### Problem
Retype exactly the span of lines below from the one with "orange square: (192, 83)" through the one with "orange L-shape: (368, 130)". Do not include pictures.
☆ ☆ ☆ ☆ ☆ ☆ ☆
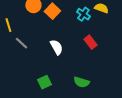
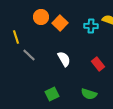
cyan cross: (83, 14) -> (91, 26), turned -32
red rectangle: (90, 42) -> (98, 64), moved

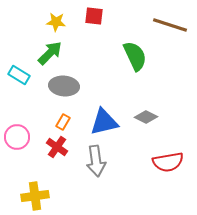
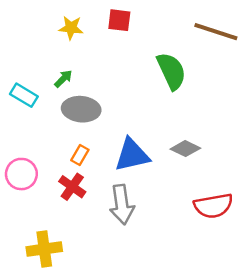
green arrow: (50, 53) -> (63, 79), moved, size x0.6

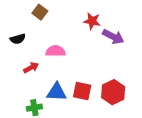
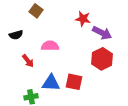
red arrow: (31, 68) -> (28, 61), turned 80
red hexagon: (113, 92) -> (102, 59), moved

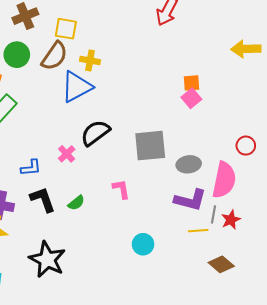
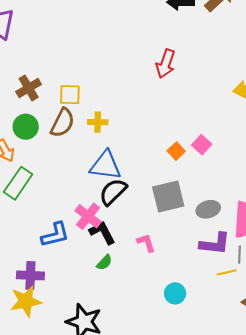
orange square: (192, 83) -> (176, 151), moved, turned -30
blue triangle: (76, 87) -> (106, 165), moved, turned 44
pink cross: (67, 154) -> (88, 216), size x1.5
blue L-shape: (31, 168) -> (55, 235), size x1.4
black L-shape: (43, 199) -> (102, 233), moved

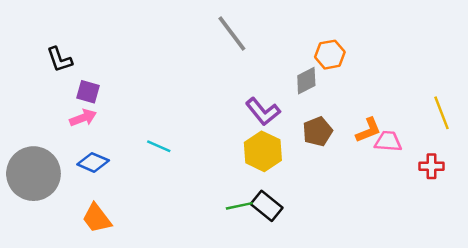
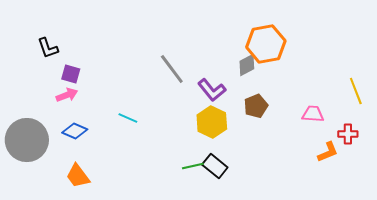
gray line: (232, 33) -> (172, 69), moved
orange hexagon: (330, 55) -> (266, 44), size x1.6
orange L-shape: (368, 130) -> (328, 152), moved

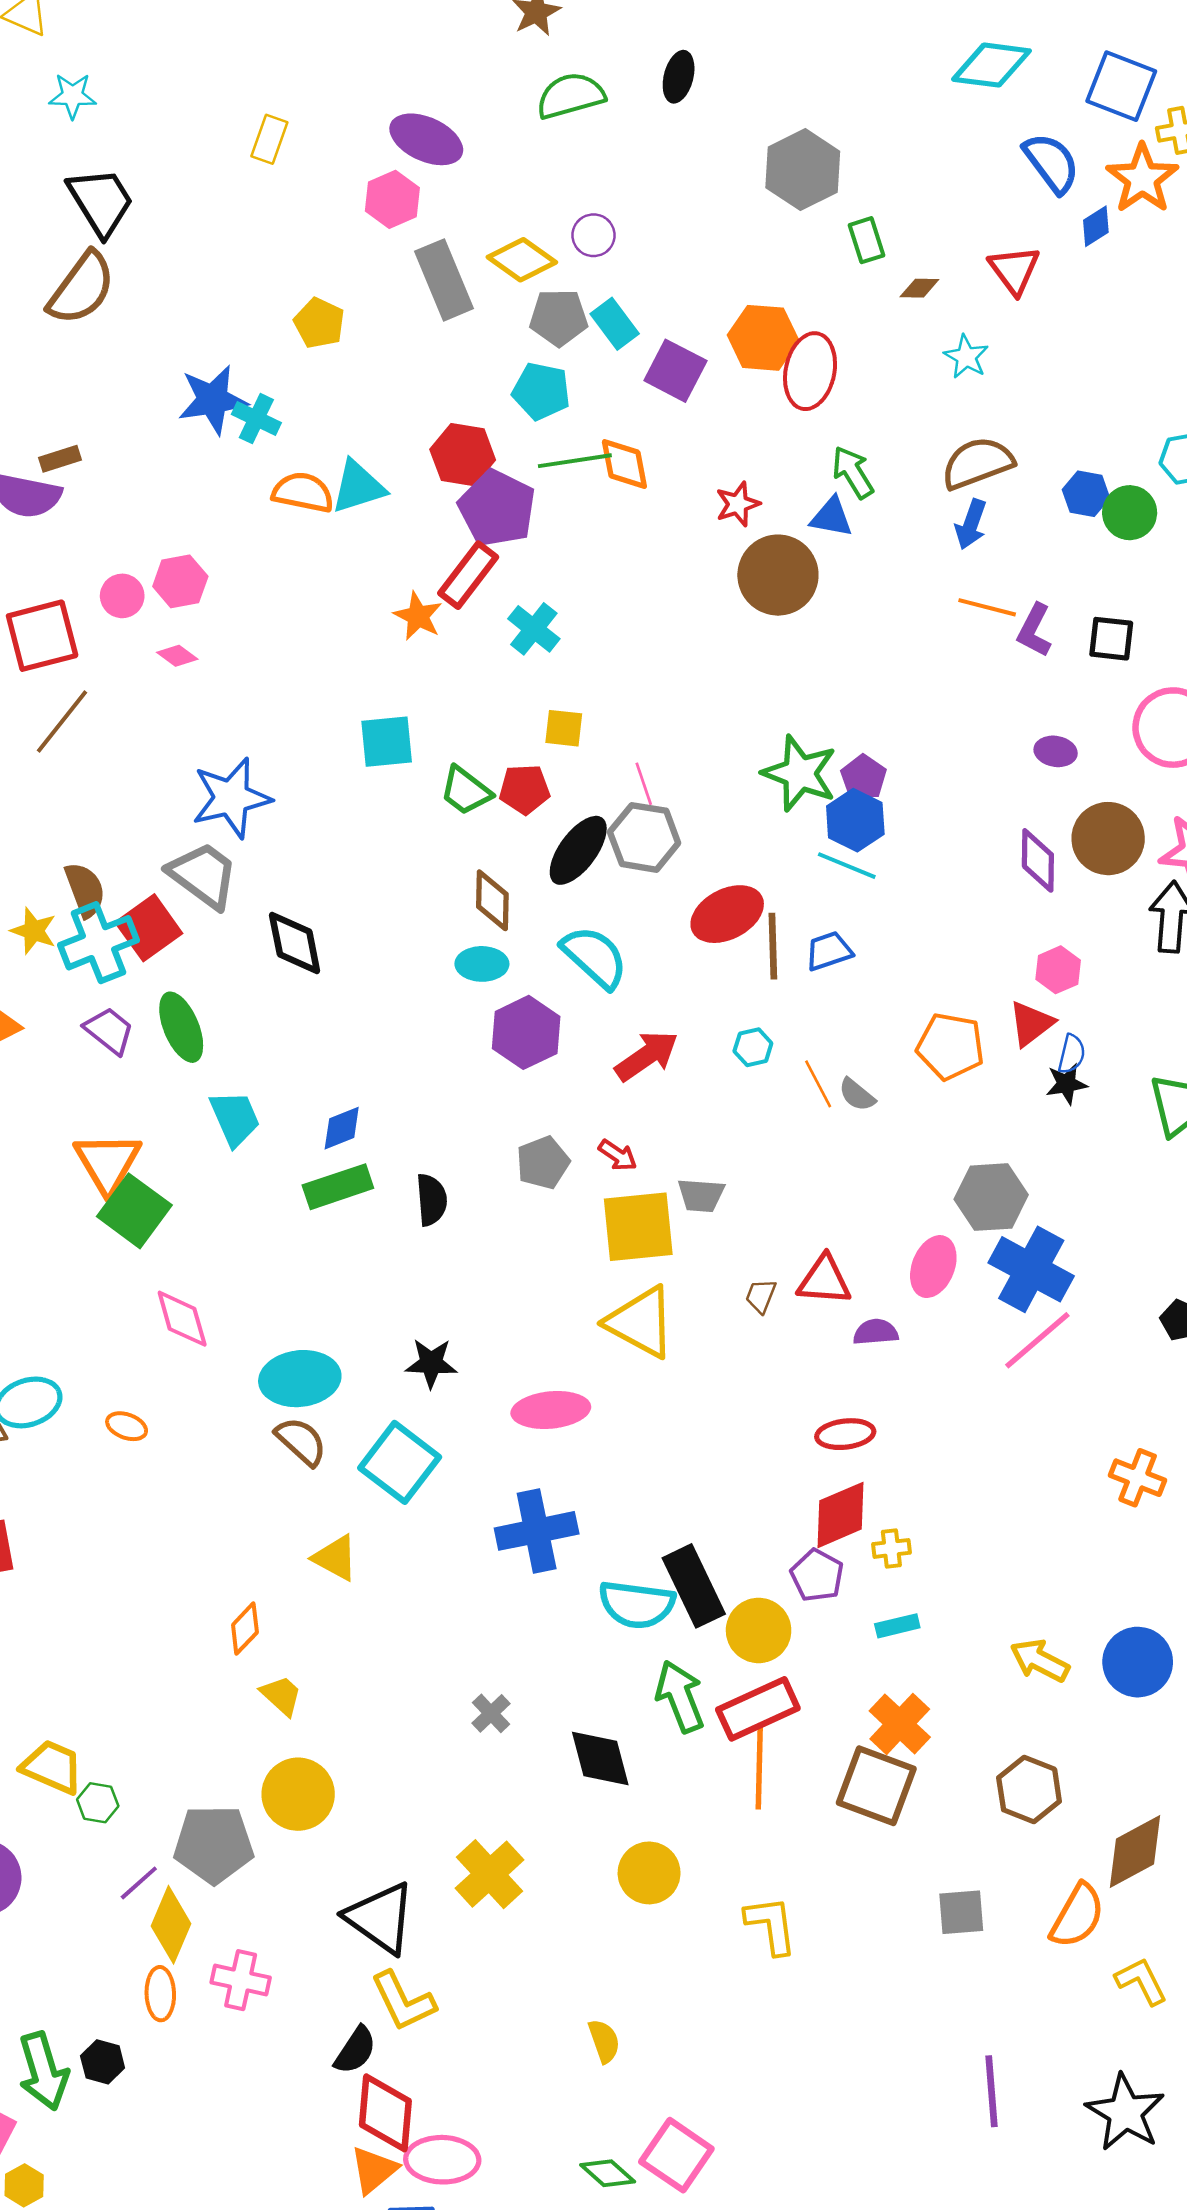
☆ ☆ ☆ ☆ ☆ ☆ ☆
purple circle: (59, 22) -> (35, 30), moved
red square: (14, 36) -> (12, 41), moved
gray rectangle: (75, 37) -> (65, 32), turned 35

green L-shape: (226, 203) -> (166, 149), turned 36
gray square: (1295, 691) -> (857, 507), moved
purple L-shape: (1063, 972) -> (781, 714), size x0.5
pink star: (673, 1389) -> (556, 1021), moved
☆ ☆ ☆ ☆ ☆ ☆ ☆
### Solution
orange square: (192, 83) -> (176, 151), moved, turned -30
blue triangle: (76, 87) -> (106, 165), moved, turned 44
pink cross: (67, 154) -> (88, 216), size x1.5
blue L-shape: (31, 168) -> (55, 235), size x1.4
black L-shape: (43, 199) -> (102, 233), moved

gray line: (232, 33) -> (172, 69), moved
orange hexagon: (330, 55) -> (266, 44), size x1.6
orange L-shape: (368, 130) -> (328, 152), moved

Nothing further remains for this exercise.